[Version difference data]
-------
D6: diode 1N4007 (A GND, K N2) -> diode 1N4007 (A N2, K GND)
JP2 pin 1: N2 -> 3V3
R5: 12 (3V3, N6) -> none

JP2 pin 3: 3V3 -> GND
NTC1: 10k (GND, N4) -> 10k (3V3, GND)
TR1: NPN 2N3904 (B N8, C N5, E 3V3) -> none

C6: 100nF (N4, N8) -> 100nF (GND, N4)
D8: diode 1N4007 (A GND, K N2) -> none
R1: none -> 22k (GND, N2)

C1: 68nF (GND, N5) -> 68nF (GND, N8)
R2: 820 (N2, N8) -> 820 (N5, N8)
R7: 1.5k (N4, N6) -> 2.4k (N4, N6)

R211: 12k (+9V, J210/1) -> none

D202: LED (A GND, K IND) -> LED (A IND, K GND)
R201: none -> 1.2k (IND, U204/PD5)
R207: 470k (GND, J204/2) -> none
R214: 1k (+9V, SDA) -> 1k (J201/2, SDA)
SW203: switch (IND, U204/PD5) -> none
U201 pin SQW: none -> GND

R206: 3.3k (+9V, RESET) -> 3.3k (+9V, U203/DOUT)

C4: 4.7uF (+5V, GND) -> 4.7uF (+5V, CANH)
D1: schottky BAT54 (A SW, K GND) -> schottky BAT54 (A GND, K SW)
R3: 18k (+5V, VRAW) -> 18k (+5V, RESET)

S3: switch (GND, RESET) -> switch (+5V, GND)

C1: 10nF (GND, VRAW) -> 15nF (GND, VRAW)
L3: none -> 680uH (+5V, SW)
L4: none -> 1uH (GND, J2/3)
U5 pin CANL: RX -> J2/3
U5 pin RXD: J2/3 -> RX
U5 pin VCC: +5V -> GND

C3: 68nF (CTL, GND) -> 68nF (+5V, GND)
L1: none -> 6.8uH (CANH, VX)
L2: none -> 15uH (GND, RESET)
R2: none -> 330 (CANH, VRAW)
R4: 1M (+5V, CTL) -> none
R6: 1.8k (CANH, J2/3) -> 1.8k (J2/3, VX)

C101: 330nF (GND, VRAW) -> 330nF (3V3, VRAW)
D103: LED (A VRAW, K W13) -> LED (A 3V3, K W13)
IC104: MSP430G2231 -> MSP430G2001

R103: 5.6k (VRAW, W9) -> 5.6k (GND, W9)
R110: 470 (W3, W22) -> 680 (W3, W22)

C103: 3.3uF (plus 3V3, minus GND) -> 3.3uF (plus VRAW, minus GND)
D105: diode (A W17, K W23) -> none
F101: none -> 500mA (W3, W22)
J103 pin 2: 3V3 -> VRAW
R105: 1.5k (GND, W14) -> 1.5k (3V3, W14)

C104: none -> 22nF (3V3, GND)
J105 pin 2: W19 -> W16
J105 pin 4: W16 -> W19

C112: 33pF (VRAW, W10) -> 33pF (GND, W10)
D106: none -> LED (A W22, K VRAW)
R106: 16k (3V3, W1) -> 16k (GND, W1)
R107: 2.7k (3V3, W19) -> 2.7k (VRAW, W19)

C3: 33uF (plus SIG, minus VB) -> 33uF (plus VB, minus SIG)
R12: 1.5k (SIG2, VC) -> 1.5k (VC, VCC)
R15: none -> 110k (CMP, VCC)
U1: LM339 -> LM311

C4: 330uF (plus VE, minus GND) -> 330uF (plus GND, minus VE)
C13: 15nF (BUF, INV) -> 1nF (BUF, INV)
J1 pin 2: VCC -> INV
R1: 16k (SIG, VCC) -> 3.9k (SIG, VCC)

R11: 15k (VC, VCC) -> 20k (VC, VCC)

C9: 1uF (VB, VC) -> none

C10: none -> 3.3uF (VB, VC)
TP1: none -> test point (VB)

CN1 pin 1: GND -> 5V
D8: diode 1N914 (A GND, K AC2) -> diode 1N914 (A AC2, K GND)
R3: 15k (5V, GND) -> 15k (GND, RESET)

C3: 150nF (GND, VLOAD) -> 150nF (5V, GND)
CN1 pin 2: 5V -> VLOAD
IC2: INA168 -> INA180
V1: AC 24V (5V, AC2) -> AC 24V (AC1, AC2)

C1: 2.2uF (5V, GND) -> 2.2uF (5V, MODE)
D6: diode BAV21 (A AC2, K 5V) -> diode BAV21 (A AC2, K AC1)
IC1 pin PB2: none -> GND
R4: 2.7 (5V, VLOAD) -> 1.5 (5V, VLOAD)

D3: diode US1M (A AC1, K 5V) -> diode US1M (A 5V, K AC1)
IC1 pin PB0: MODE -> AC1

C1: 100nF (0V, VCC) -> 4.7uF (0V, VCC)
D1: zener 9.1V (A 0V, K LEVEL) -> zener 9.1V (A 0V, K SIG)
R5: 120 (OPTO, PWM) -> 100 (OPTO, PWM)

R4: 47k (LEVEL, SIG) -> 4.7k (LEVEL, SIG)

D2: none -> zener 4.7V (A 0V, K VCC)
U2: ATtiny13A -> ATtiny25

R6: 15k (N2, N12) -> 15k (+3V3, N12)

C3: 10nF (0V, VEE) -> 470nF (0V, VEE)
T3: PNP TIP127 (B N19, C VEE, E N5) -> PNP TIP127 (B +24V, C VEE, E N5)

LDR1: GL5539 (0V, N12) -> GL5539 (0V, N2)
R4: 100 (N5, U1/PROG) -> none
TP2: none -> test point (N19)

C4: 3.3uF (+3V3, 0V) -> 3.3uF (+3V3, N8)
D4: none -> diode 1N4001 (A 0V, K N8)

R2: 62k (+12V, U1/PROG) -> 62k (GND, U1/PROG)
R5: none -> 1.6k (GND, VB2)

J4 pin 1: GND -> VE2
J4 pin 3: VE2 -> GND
-------
__WHAT THIS TASK INVOLVES__. Output the lines of the records above exactly as they appear, from the line containing "J105 pin 4: W16 -> W19" through the line containing "J1 pin 2: VCC -> INV".

__RESPONSE__.
J105 pin 4: W16 -> W19

C112: 33pF (VRAW, W10) -> 33pF (GND, W10)
D106: none -> LED (A W22, K VRAW)
R106: 16k (3V3, W1) -> 16k (GND, W1)
R107: 2.7k (3V3, W19) -> 2.7k (VRAW, W19)

C3: 33uF (plus SIG, minus VB) -> 33uF (plus VB, minus SIG)
R12: 1.5k (SIG2, VC) -> 1.5k (VC, VCC)
R15: none -> 110k (CMP, VCC)
U1: LM339 -> LM311

C4: 330uF (plus VE, minus GND) -> 330uF (plus GND, minus VE)
C13: 15nF (BUF, INV) -> 1nF (BUF, INV)
J1 pin 2: VCC -> INV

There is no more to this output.